### RECORDS SUPPLIED ###
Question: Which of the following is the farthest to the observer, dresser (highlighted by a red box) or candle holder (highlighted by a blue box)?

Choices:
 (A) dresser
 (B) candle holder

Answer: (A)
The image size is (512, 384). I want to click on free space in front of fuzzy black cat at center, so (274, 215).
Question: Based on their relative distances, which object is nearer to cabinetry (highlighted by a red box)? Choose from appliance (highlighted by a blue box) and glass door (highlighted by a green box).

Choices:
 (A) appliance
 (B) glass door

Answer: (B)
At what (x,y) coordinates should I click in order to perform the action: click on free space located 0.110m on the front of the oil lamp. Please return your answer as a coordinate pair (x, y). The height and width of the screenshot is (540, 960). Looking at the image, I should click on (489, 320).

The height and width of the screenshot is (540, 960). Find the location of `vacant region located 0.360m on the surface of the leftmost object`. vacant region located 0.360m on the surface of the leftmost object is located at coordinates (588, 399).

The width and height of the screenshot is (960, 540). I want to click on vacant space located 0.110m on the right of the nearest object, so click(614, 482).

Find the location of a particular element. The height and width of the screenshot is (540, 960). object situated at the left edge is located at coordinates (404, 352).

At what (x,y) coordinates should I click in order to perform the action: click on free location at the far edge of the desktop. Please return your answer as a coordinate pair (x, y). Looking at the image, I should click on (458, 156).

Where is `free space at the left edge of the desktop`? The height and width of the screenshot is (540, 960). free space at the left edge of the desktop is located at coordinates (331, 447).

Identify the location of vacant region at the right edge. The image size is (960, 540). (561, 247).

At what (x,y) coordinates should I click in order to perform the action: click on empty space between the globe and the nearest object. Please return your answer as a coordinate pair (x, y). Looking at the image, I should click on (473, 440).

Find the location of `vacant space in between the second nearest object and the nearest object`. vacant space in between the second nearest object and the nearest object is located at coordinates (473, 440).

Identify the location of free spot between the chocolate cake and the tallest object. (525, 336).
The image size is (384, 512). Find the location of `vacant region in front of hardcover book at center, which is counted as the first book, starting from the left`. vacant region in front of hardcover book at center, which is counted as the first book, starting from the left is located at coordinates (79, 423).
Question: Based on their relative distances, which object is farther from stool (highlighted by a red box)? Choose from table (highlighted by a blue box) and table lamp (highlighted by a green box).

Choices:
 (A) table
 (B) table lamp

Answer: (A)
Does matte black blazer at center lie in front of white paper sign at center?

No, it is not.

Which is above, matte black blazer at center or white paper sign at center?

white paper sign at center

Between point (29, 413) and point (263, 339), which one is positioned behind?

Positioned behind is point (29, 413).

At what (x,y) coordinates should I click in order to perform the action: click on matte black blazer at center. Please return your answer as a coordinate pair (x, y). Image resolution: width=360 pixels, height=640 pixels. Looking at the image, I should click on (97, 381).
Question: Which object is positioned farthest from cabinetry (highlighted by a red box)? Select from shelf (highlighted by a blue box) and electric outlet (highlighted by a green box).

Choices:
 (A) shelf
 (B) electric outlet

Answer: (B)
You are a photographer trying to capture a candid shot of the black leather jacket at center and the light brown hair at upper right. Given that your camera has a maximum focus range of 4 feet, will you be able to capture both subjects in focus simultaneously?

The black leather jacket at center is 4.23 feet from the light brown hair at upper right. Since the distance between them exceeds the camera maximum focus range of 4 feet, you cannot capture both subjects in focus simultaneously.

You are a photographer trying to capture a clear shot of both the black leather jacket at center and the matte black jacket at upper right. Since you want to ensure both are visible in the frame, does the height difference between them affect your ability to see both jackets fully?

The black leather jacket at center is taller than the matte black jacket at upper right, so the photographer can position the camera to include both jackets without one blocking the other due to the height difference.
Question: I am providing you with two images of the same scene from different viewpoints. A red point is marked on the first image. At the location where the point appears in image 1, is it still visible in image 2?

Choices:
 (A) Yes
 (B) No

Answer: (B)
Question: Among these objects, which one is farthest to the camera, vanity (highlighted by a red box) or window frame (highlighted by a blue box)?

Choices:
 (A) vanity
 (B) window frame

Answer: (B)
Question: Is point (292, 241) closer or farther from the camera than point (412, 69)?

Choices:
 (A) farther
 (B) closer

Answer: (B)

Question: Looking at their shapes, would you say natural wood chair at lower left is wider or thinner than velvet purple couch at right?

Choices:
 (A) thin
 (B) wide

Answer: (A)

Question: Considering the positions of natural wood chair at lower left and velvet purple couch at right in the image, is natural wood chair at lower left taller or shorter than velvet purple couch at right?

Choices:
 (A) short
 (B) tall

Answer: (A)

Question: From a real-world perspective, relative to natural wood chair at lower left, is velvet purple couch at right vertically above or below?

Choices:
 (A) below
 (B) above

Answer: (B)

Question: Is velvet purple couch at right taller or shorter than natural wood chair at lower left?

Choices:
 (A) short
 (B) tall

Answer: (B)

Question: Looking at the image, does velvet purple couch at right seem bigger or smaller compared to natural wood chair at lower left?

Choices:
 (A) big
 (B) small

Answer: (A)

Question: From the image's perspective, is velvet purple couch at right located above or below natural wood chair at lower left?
###
• _AIM OF THE EXERCISE_:
Retype all of the data above verbatim, leaving every line unchanged.

• _TASK OUTPUT_:
Question: Which of the following is the farthest to the observer, dresser (highlighted by a red box) or candle holder (highlighted by a blue box)?

Choices:
 (A) dresser
 (B) candle holder

Answer: (A)
The image size is (512, 384). I want to click on free space in front of fuzzy black cat at center, so (274, 215).
Question: Based on their relative distances, which object is nearer to cabinetry (highlighted by a red box)? Choose from appliance (highlighted by a blue box) and glass door (highlighted by a green box).

Choices:
 (A) appliance
 (B) glass door

Answer: (B)
At what (x,y) coordinates should I click in order to perform the action: click on free space located 0.110m on the front of the oil lamp. Please return your answer as a coordinate pair (x, y). The height and width of the screenshot is (540, 960). Looking at the image, I should click on (489, 320).

The height and width of the screenshot is (540, 960). Find the location of `vacant region located 0.360m on the surface of the leftmost object`. vacant region located 0.360m on the surface of the leftmost object is located at coordinates (588, 399).

The width and height of the screenshot is (960, 540). I want to click on vacant space located 0.110m on the right of the nearest object, so click(614, 482).

Find the location of a particular element. The height and width of the screenshot is (540, 960). object situated at the left edge is located at coordinates (404, 352).

At what (x,y) coordinates should I click in order to perform the action: click on free location at the far edge of the desktop. Please return your answer as a coordinate pair (x, y). Looking at the image, I should click on (458, 156).

Where is `free space at the left edge of the desktop`? The height and width of the screenshot is (540, 960). free space at the left edge of the desktop is located at coordinates (331, 447).

Identify the location of vacant region at the right edge. The image size is (960, 540). (561, 247).

At what (x,y) coordinates should I click in order to perform the action: click on empty space between the globe and the nearest object. Please return your answer as a coordinate pair (x, y). Looking at the image, I should click on (473, 440).

Find the location of `vacant space in between the second nearest object and the nearest object`. vacant space in between the second nearest object and the nearest object is located at coordinates (473, 440).

Identify the location of free spot between the chocolate cake and the tallest object. (525, 336).
The image size is (384, 512). Find the location of `vacant region in front of hardcover book at center, which is counted as the first book, starting from the left`. vacant region in front of hardcover book at center, which is counted as the first book, starting from the left is located at coordinates (79, 423).
Question: Based on their relative distances, which object is farther from stool (highlighted by a red box)? Choose from table (highlighted by a blue box) and table lamp (highlighted by a green box).

Choices:
 (A) table
 (B) table lamp

Answer: (A)
Does matte black blazer at center lie in front of white paper sign at center?

No, it is not.

Which is above, matte black blazer at center or white paper sign at center?

white paper sign at center

Between point (29, 413) and point (263, 339), which one is positioned behind?

Positioned behind is point (29, 413).

At what (x,y) coordinates should I click in order to perform the action: click on matte black blazer at center. Please return your answer as a coordinate pair (x, y). Image resolution: width=360 pixels, height=640 pixels. Looking at the image, I should click on (97, 381).
Question: Which object is positioned farthest from cabinetry (highlighted by a red box)? Select from shelf (highlighted by a blue box) and electric outlet (highlighted by a green box).

Choices:
 (A) shelf
 (B) electric outlet

Answer: (B)
You are a photographer trying to capture a candid shot of the black leather jacket at center and the light brown hair at upper right. Given that your camera has a maximum focus range of 4 feet, will you be able to capture both subjects in focus simultaneously?

The black leather jacket at center is 4.23 feet from the light brown hair at upper right. Since the distance between them exceeds the camera maximum focus range of 4 feet, you cannot capture both subjects in focus simultaneously.

You are a photographer trying to capture a clear shot of both the black leather jacket at center and the matte black jacket at upper right. Since you want to ensure both are visible in the frame, does the height difference between them affect your ability to see both jackets fully?

The black leather jacket at center is taller than the matte black jacket at upper right, so the photographer can position the camera to include both jackets without one blocking the other due to the height difference.
Question: I am providing you with two images of the same scene from different viewpoints. A red point is marked on the first image. At the location where the point appears in image 1, is it still visible in image 2?

Choices:
 (A) Yes
 (B) No

Answer: (B)
Question: Among these objects, which one is farthest to the camera, vanity (highlighted by a red box) or window frame (highlighted by a blue box)?

Choices:
 (A) vanity
 (B) window frame

Answer: (B)
Question: Is point (292, 241) closer or farther from the camera than point (412, 69)?

Choices:
 (A) farther
 (B) closer

Answer: (B)

Question: Looking at their shapes, would you say natural wood chair at lower left is wider or thinner than velvet purple couch at right?

Choices:
 (A) thin
 (B) wide

Answer: (A)

Question: Considering the positions of natural wood chair at lower left and velvet purple couch at right in the image, is natural wood chair at lower left taller or shorter than velvet purple couch at right?

Choices:
 (A) short
 (B) tall

Answer: (A)

Question: From a real-world perspective, relative to natural wood chair at lower left, is velvet purple couch at right vertically above or below?

Choices:
 (A) below
 (B) above

Answer: (B)

Question: Is velvet purple couch at right taller or shorter than natural wood chair at lower left?

Choices:
 (A) short
 (B) tall

Answer: (B)

Question: Looking at the image, does velvet purple couch at right seem bigger or smaller compared to natural wood chair at lower left?

Choices:
 (A) big
 (B) small

Answer: (A)

Question: From the image's perspective, is velvet purple couch at right located above or below natural wood chair at lower left?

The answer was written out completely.